» **Records to process**:
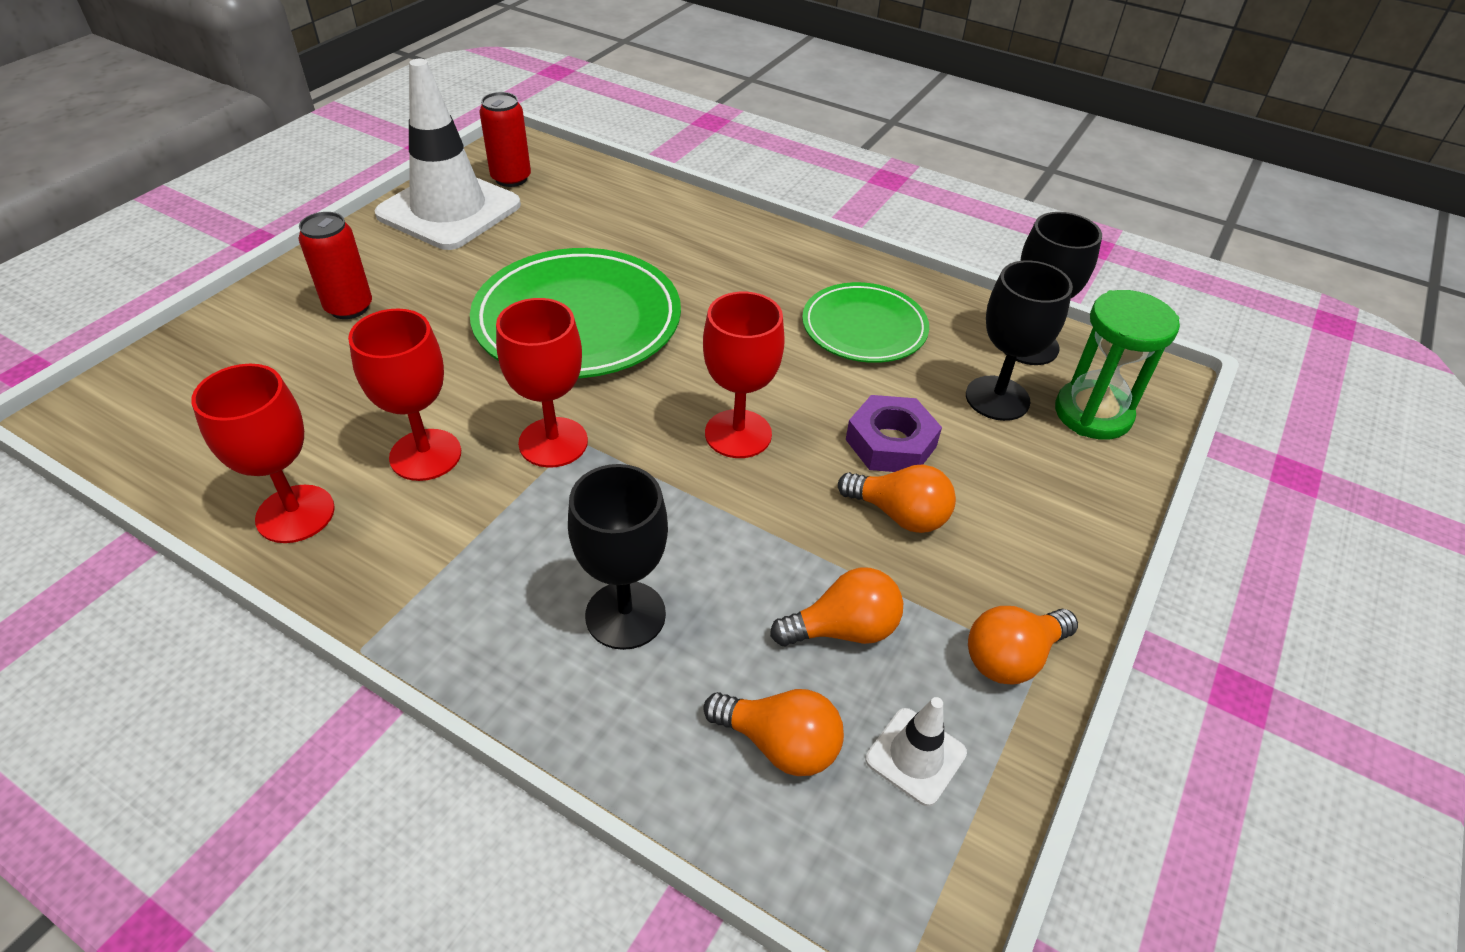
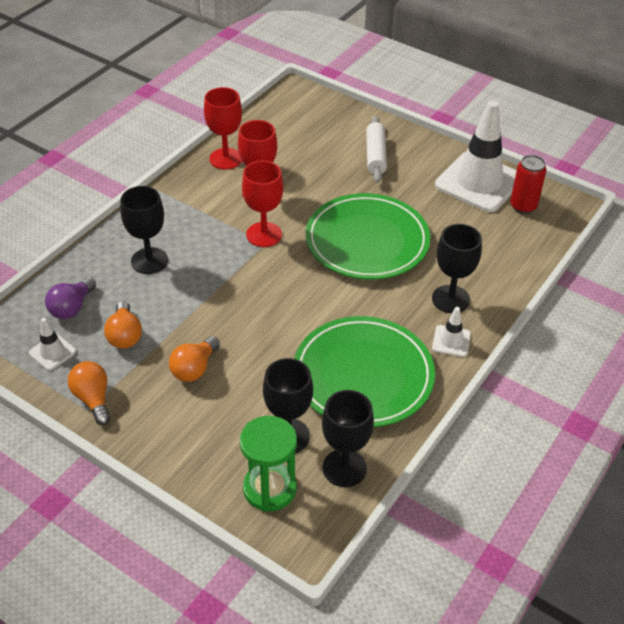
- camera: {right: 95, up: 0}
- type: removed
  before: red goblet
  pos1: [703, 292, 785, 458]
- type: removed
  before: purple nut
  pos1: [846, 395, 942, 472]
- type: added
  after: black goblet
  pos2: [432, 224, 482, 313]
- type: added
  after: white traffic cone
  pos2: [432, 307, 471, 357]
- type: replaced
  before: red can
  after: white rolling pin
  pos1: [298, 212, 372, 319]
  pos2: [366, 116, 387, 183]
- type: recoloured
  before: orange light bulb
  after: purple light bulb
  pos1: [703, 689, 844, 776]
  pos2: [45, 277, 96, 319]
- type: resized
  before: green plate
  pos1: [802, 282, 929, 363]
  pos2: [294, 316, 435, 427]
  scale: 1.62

» **Your instructions**: Nothing may be altered when you restate the records, but every picture must be dropped.

» **Your solution**:
- camera: {right: 95, up: 0}
- type: removed
  before: red goblet
  pos1: [703, 292, 785, 458]
- type: removed
  before: purple nut
  pos1: [846, 395, 942, 472]
- type: added
  after: black goblet
  pos2: [432, 224, 482, 313]
- type: added
  after: white traffic cone
  pos2: [432, 307, 471, 357]
- type: replaced
  before: red can
  after: white rolling pin
  pos1: [298, 212, 372, 319]
  pos2: [366, 116, 387, 183]
- type: recoloured
  before: orange light bulb
  after: purple light bulb
  pos1: [703, 689, 844, 776]
  pos2: [45, 277, 96, 319]
- type: resized
  before: green plate
  pos1: [802, 282, 929, 363]
  pos2: [294, 316, 435, 427]
  scale: 1.62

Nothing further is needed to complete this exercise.